## ASSIGNMENT
Where a line of the listing below includes the word "star", reproduce that line.

## EXTRACTED INFORMATION
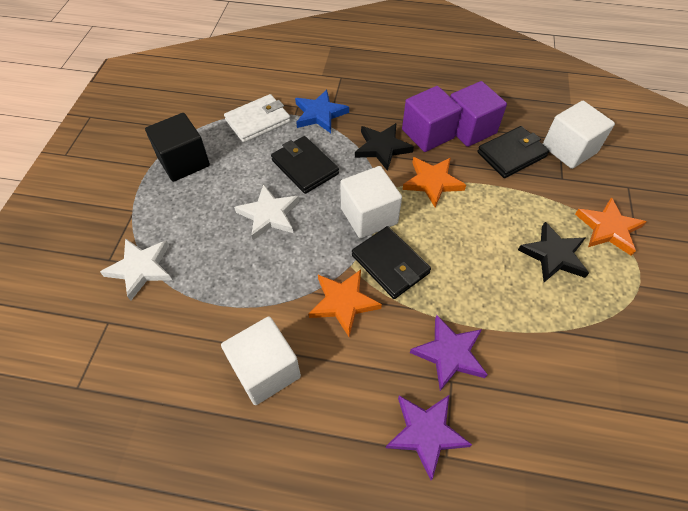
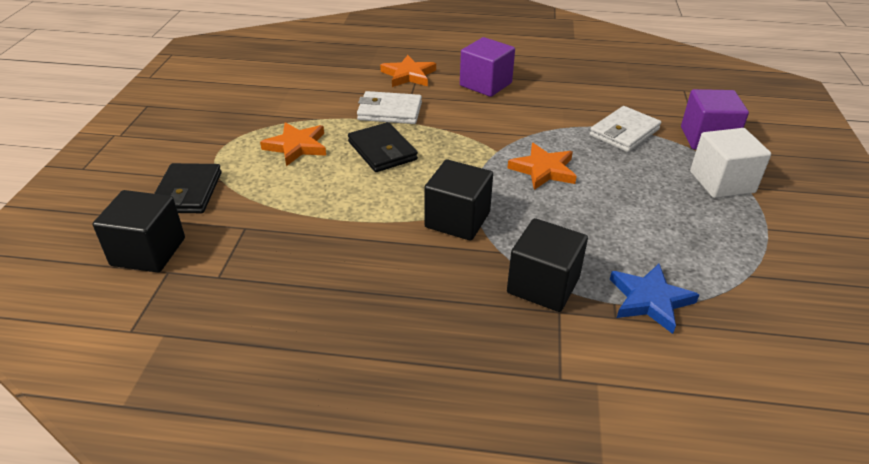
black cube: 1 -> 3
black star: 2 -> 0
black wallet: 3 -> 2
purple star: 2 -> 0
white cube: 3 -> 1
white star: 2 -> 0
white wallet: 1 -> 2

## EXPECTED OUTPUT
black star: 2 -> 0
purple star: 2 -> 0
white star: 2 -> 0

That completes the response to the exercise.